Stored data entries
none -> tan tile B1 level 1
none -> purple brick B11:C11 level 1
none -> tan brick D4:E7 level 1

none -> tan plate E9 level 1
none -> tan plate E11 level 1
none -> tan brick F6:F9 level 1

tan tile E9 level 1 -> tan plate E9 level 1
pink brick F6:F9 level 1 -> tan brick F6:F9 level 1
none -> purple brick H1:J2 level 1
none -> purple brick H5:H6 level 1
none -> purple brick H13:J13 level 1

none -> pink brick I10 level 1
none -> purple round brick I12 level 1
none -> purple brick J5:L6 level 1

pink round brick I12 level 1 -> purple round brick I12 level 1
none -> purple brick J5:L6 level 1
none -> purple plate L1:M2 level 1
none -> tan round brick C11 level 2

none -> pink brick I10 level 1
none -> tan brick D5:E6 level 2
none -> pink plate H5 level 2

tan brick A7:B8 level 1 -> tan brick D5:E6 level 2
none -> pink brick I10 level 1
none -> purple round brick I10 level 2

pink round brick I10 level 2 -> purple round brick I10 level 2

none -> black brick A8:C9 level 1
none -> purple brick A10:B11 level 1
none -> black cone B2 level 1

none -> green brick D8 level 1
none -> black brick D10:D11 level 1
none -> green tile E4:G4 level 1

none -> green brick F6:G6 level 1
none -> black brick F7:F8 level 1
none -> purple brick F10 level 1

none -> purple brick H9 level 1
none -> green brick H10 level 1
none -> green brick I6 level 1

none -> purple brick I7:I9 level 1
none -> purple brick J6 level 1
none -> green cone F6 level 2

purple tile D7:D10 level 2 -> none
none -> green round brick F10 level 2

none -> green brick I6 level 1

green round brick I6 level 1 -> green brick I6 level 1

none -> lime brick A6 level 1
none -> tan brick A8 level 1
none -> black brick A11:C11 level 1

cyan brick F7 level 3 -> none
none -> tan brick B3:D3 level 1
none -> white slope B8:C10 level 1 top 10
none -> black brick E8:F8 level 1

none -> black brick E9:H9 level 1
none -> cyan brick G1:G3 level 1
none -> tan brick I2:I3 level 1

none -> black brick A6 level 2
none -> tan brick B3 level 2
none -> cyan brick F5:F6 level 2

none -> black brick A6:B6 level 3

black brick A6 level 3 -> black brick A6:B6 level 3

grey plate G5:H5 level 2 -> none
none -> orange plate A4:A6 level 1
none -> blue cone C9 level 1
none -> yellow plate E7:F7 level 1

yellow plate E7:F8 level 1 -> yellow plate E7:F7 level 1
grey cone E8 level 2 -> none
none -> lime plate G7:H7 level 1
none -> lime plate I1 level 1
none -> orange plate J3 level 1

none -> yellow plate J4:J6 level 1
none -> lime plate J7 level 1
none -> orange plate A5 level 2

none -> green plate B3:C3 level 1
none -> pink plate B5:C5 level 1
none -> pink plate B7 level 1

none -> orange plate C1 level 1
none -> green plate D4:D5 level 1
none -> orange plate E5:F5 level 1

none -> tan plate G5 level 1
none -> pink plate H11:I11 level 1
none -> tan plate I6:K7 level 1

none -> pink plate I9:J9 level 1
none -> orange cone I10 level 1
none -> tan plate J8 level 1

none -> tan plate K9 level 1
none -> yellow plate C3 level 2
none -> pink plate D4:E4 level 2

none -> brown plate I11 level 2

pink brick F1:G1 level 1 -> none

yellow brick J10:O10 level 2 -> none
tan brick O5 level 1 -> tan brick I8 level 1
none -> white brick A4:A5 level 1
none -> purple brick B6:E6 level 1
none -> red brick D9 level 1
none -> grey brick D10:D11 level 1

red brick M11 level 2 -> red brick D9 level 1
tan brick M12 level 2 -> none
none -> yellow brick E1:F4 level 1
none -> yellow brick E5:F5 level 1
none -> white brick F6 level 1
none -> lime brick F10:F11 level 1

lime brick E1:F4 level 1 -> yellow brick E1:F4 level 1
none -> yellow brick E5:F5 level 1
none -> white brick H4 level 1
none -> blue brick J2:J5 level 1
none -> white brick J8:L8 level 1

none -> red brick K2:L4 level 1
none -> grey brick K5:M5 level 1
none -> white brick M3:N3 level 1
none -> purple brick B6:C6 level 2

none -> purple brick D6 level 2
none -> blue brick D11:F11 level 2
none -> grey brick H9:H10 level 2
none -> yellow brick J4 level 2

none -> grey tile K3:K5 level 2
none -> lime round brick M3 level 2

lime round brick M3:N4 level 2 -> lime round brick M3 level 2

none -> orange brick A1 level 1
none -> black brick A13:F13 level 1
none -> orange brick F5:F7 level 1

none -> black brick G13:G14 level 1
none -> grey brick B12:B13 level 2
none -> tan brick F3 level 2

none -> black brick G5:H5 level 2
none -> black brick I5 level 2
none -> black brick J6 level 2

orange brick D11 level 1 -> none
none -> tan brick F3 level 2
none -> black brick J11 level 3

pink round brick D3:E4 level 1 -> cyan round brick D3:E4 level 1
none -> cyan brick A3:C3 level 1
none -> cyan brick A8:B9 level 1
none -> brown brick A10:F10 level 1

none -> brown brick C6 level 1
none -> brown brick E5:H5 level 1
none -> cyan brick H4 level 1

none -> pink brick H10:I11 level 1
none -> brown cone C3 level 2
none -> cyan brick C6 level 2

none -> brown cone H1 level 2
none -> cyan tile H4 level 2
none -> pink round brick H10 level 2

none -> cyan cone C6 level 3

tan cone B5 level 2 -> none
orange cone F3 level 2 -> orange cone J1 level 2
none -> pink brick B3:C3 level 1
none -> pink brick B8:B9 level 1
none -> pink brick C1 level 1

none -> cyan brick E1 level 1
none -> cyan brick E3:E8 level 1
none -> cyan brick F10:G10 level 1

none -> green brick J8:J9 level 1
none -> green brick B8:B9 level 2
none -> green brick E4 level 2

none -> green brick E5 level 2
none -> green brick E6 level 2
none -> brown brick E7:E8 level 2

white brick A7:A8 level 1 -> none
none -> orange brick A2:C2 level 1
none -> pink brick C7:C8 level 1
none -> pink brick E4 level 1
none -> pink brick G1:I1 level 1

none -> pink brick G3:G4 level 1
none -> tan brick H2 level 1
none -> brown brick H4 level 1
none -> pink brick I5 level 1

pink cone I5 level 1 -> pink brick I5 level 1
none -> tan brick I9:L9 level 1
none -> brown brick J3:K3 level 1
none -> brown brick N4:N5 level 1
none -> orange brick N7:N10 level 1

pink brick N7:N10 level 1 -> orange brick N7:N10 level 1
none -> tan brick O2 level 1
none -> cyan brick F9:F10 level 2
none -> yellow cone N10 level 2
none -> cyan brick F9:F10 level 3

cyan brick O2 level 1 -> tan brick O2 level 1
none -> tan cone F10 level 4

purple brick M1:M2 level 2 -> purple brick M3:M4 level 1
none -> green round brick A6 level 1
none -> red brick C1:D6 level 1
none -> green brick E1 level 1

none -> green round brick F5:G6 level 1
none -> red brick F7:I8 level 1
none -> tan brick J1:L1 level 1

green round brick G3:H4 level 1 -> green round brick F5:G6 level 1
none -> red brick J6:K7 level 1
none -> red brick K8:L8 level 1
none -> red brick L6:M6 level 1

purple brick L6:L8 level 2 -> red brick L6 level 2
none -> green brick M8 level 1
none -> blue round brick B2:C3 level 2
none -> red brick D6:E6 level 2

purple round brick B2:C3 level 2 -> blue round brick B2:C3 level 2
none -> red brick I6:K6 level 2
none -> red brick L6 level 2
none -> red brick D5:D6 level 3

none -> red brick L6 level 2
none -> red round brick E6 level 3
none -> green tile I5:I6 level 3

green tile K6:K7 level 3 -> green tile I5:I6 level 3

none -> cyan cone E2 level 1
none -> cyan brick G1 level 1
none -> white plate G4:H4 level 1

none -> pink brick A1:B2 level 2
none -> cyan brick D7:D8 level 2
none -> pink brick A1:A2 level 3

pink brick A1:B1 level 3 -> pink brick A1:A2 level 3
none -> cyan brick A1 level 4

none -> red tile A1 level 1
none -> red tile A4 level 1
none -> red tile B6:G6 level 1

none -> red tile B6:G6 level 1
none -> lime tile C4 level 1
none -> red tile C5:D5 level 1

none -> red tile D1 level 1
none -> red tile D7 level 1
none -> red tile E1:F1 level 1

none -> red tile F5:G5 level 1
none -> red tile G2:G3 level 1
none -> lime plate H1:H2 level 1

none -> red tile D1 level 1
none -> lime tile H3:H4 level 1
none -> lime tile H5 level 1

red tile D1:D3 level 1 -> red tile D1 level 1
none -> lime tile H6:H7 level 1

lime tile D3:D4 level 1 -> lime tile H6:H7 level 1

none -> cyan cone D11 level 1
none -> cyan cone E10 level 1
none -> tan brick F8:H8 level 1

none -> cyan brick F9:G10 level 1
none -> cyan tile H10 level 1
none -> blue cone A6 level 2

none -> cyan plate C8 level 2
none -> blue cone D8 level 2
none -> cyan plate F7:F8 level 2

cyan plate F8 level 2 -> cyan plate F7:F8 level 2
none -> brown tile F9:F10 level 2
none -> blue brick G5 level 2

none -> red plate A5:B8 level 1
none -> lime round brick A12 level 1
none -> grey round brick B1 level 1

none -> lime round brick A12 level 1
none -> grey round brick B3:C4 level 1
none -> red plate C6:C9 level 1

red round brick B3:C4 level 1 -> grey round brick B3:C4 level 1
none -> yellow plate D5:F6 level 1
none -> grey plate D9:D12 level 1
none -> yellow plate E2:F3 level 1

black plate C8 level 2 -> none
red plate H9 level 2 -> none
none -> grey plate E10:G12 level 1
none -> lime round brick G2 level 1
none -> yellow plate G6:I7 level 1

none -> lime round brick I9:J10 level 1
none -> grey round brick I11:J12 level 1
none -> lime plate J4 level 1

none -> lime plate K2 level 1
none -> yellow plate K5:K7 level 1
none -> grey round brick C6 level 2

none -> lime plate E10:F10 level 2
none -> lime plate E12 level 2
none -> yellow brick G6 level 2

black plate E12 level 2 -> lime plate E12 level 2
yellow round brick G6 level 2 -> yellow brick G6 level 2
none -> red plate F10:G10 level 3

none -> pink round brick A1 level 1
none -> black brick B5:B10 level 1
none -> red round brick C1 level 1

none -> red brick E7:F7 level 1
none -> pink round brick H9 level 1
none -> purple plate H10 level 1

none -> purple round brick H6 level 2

> _Action item_:
An exact, complete copy of the lines above from the one with "none -> green brick B8:B9 level 2" through the one with "none -> red tile E1:F1 level 1" is the whole answer.

> _Task result_:
none -> green brick B8:B9 level 2
none -> green brick E4 level 2

none -> green brick E5 level 2
none -> green brick E6 level 2
none -> brown brick E7:E8 level 2

white brick A7:A8 level 1 -> none
none -> orange brick A2:C2 level 1
none -> pink brick C7:C8 level 1
none -> pink brick E4 level 1
none -> pink brick G1:I1 level 1

none -> pink brick G3:G4 level 1
none -> tan brick H2 level 1
none -> brown brick H4 level 1
none -> pink brick I5 level 1

pink cone I5 level 1 -> pink brick I5 level 1
none -> tan brick I9:L9 level 1
none -> brown brick J3:K3 level 1
none -> brown brick N4:N5 level 1
none -> orange brick N7:N10 level 1

pink brick N7:N10 level 1 -> orange brick N7:N10 level 1
none -> tan brick O2 level 1
none -> cyan brick F9:F10 level 2
none -> yellow cone N10 level 2
none -> cyan brick F9:F10 level 3

cyan brick O2 level 1 -> tan brick O2 level 1
none -> tan cone F10 level 4

purple brick M1:M2 level 2 -> purple brick M3:M4 level 1
none -> green round brick A6 level 1
none -> red brick C1:D6 level 1
none -> green brick E1 level 1

none -> green round brick F5:G6 level 1
none -> red brick F7:I8 level 1
none -> tan brick J1:L1 level 1

green round brick G3:H4 level 1 -> green round brick F5:G6 level 1
none -> red brick J6:K7 level 1
none -> red brick K8:L8 level 1
none -> red brick L6:M6 level 1

purple brick L6:L8 level 2 -> red brick L6 level 2
none -> green brick M8 level 1
none -> blue round brick B2:C3 level 2
none -> red brick D6:E6 level 2

purple round brick B2:C3 level 2 -> blue round brick B2:C3 level 2
none -> red brick I6:K6 level 2
none -> red brick L6 level 2
none -> red brick D5:D6 level 3

none -> red brick L6 level 2
none -> red round brick E6 level 3
none -> green tile I5:I6 level 3

green tile K6:K7 level 3 -> green tile I5:I6 level 3

none -> cyan cone E2 level 1
none -> cyan brick G1 level 1
none -> white plate G4:H4 level 1

none -> pink brick A1:B2 level 2
none -> cyan brick D7:D8 level 2
none -> pink brick A1:A2 level 3

pink brick A1:B1 level 3 -> pink brick A1:A2 level 3
none -> cyan brick A1 level 4

none -> red tile A1 level 1
none -> red tile A4 level 1
none -> red tile B6:G6 level 1

none -> red tile B6:G6 level 1
none -> lime tile C4 level 1
none -> red tile C5:D5 level 1

none -> red tile D1 level 1
none -> red tile D7 level 1
none -> red tile E1:F1 level 1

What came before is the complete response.